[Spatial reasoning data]

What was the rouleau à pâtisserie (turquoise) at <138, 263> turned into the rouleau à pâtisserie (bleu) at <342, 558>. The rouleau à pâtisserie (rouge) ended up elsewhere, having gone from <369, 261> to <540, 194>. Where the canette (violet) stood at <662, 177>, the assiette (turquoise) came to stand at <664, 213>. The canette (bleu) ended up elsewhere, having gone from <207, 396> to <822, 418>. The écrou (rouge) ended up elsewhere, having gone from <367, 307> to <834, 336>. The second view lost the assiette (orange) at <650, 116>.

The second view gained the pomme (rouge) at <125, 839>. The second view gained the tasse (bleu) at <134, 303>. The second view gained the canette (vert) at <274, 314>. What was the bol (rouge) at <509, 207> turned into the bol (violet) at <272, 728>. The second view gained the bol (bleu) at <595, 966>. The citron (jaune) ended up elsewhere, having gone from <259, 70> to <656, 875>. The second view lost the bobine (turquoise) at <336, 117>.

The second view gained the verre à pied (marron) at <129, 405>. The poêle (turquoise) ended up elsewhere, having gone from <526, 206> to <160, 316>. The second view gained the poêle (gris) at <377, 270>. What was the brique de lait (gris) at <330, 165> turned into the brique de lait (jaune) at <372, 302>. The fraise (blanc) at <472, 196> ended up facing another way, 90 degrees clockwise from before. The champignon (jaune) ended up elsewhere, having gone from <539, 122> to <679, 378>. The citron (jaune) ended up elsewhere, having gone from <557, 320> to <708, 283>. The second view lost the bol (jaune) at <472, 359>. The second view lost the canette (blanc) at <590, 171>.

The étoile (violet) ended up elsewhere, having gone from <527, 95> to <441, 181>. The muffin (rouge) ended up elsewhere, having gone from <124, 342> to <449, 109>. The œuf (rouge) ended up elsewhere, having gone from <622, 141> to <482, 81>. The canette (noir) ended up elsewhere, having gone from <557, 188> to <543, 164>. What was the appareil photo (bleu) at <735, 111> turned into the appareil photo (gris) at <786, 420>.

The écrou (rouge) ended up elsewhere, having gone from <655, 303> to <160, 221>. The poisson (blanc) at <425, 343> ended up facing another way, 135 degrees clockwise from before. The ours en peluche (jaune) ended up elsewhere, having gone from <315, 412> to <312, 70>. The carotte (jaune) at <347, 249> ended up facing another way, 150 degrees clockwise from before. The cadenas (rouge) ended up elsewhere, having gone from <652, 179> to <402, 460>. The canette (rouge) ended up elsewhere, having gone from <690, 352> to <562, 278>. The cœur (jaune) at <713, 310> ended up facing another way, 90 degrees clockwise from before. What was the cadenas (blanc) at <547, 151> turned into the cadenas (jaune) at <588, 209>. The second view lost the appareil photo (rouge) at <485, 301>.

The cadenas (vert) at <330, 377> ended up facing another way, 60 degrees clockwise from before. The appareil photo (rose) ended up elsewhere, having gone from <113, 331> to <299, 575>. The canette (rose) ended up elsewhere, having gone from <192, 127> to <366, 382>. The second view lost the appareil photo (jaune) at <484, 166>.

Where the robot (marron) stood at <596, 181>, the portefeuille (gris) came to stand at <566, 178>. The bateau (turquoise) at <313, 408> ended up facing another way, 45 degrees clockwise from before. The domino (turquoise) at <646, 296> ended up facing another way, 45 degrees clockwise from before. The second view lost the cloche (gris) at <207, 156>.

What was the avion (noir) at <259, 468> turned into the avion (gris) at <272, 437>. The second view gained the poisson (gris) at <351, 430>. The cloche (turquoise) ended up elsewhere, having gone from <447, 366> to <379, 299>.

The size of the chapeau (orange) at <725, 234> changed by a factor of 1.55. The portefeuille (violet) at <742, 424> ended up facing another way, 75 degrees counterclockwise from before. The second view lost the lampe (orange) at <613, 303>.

**What is being asked**
Copy out all the entries exactly once more.

**Response area**
What was the rouleau à pâtisserie (turquoise) at <138, 263> turned into the rouleau à pâtisserie (bleu) at <342, 558>. The rouleau à pâtisserie (rouge) ended up elsewhere, having gone from <369, 261> to <540, 194>. Where the canette (violet) stood at <662, 177>, the assiette (turquoise) came to stand at <664, 213>. The canette (bleu) ended up elsewhere, having gone from <207, 396> to <822, 418>. The écrou (rouge) ended up elsewhere, having gone from <367, 307> to <834, 336>. The second view lost the assiette (orange) at <650, 116>.

The second view gained the pomme (rouge) at <125, 839>. The second view gained the tasse (bleu) at <134, 303>. The second view gained the canette (vert) at <274, 314>. What was the bol (rouge) at <509, 207> turned into the bol (violet) at <272, 728>. The second view gained the bol (bleu) at <595, 966>. The citron (jaune) ended up elsewhere, having gone from <259, 70> to <656, 875>. The second view lost the bobine (turquoise) at <336, 117>.

The second view gained the verre à pied (marron) at <129, 405>. The poêle (turquoise) ended up elsewhere, having gone from <526, 206> to <160, 316>. The second view gained the poêle (gris) at <377, 270>. What was the brique de lait (gris) at <330, 165> turned into the brique de lait (jaune) at <372, 302>. The fraise (blanc) at <472, 196> ended up facing another way, 90 degrees clockwise from before. The champignon (jaune) ended up elsewhere, having gone from <539, 122> to <679, 378>. The citron (jaune) ended up elsewhere, having gone from <557, 320> to <708, 283>. The second view lost the bol (jaune) at <472, 359>. The second view lost the canette (blanc) at <590, 171>.

The étoile (violet) ended up elsewhere, having gone from <527, 95> to <441, 181>. The muffin (rouge) ended up elsewhere, having gone from <124, 342> to <449, 109>. The œuf (rouge) ended up elsewhere, having gone from <622, 141> to <482, 81>. The canette (noir) ended up elsewhere, having gone from <557, 188> to <543, 164>. What was the appareil photo (bleu) at <735, 111> turned into the appareil photo (gris) at <786, 420>.

The écrou (rouge) ended up elsewhere, having gone from <655, 303> to <160, 221>. The poisson (blanc) at <425, 343> ended up facing another way, 135 degrees clockwise from before. The ours en peluche (jaune) ended up elsewhere, having gone from <315, 412> to <312, 70>. The carotte (jaune) at <347, 249> ended up facing another way, 150 degrees clockwise from before. The cadenas (rouge) ended up elsewhere, having gone from <652, 179> to <402, 460>. The canette (rouge) ended up elsewhere, having gone from <690, 352> to <562, 278>. The cœur (jaune) at <713, 310> ended up facing another way, 90 degrees clockwise from before. What was the cadenas (blanc) at <547, 151> turned into the cadenas (jaune) at <588, 209>. The second view lost the appareil photo (rouge) at <485, 301>.

The cadenas (vert) at <330, 377> ended up facing another way, 60 degrees clockwise from before. The appareil photo (rose) ended up elsewhere, having gone from <113, 331> to <299, 575>. The canette (rose) ended up elsewhere, having gone from <192, 127> to <366, 382>. The second view lost the appareil photo (jaune) at <484, 166>.

Where the robot (marron) stood at <596, 181>, the portefeuille (gris) came to stand at <566, 178>. The bateau (turquoise) at <313, 408> ended up facing another way, 45 degrees clockwise from before. The domino (turquoise) at <646, 296> ended up facing another way, 45 degrees clockwise from before. The second view lost the cloche (gris) at <207, 156>.

What was the avion (noir) at <259, 468> turned into the avion (gris) at <272, 437>. The second view gained the poisson (gris) at <351, 430>. The cloche (turquoise) ended up elsewhere, having gone from <447, 366> to <379, 299>.

The size of the chapeau (orange) at <725, 234> changed by a factor of 1.55. The portefeuille (violet) at <742, 424> ended up facing another way, 75 degrees counterclockwise from before. The second view lost the lampe (orange) at <613, 303>.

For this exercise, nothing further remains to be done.